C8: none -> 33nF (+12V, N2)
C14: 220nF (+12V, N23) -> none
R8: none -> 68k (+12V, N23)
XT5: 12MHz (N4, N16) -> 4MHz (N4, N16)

--

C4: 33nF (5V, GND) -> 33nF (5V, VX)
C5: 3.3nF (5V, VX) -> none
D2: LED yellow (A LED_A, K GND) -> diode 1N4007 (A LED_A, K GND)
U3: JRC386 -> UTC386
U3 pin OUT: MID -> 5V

Task:
With "none" as the string to match, show every line of the entries above that has it.

Exercise response:
C8: none -> 33nF (+12V, N2)
C14: 220nF (+12V, N23) -> none
R8: none -> 68k (+12V, N23)
C5: 3.3nF (5V, VX) -> none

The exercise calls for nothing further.